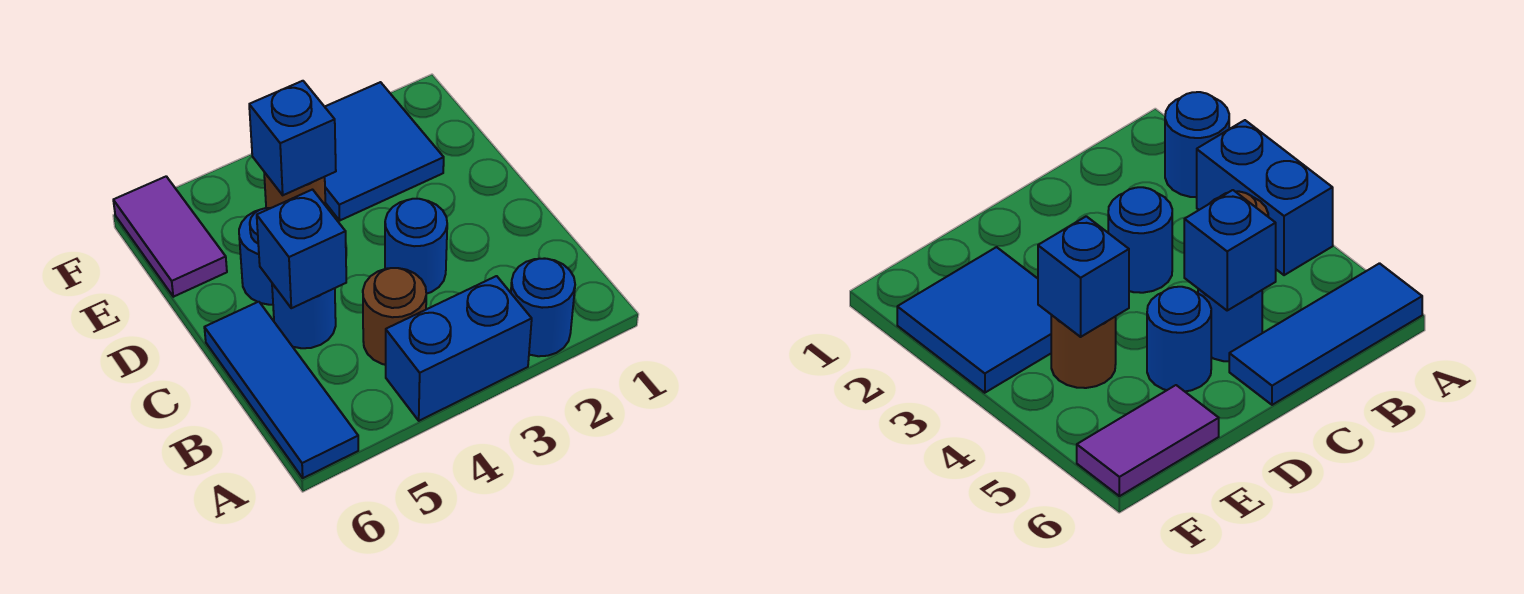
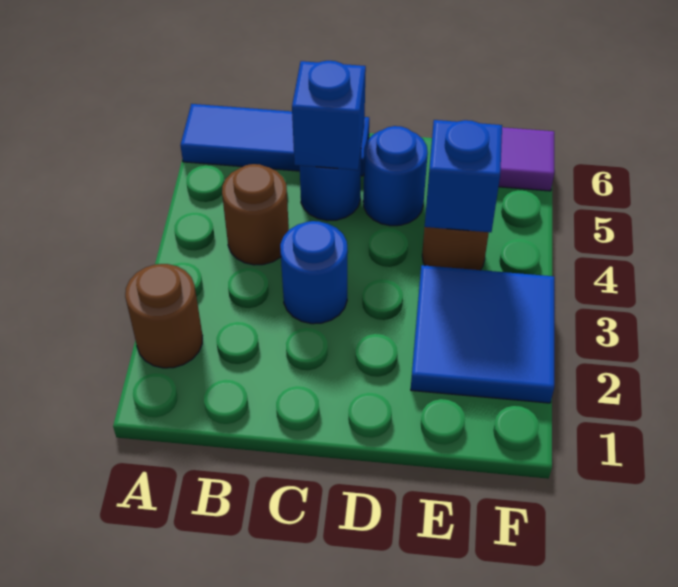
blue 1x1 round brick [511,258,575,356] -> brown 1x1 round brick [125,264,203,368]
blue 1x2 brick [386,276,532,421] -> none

....

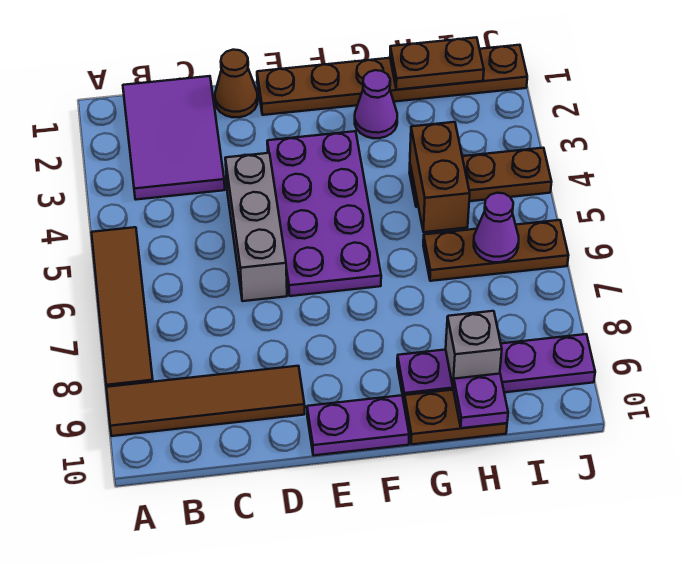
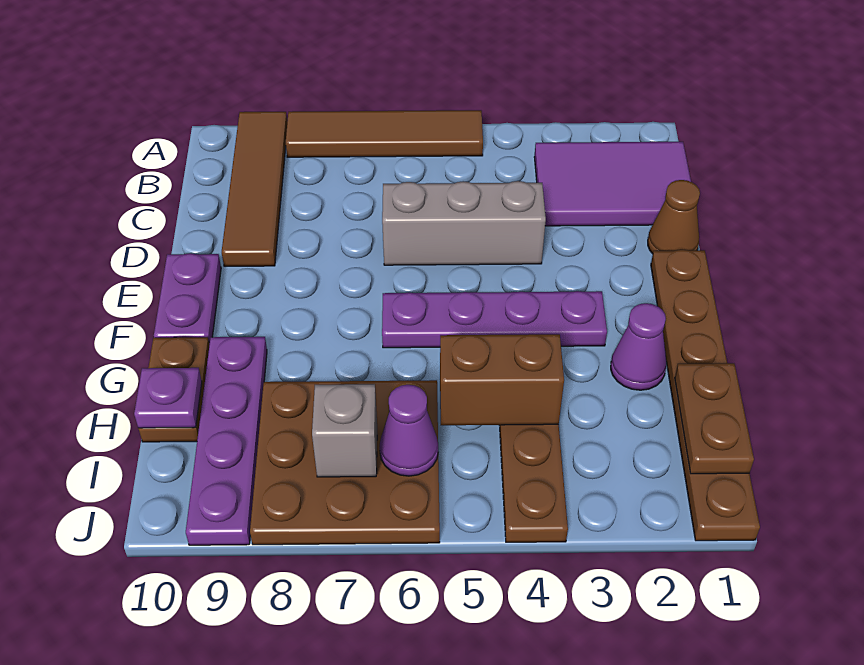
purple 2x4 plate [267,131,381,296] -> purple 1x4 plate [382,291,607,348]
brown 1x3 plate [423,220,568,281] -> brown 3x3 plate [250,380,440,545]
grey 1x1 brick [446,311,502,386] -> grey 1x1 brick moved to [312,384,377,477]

....

→ About this task
Scan the lines above for "plate", then copy every one that has it.

→ Answer to the exercise
purple 2x4 plate [267,131,381,296] -> purple 1x4 plate [382,291,607,348]
brown 1x3 plate [423,220,568,281] -> brown 3x3 plate [250,380,440,545]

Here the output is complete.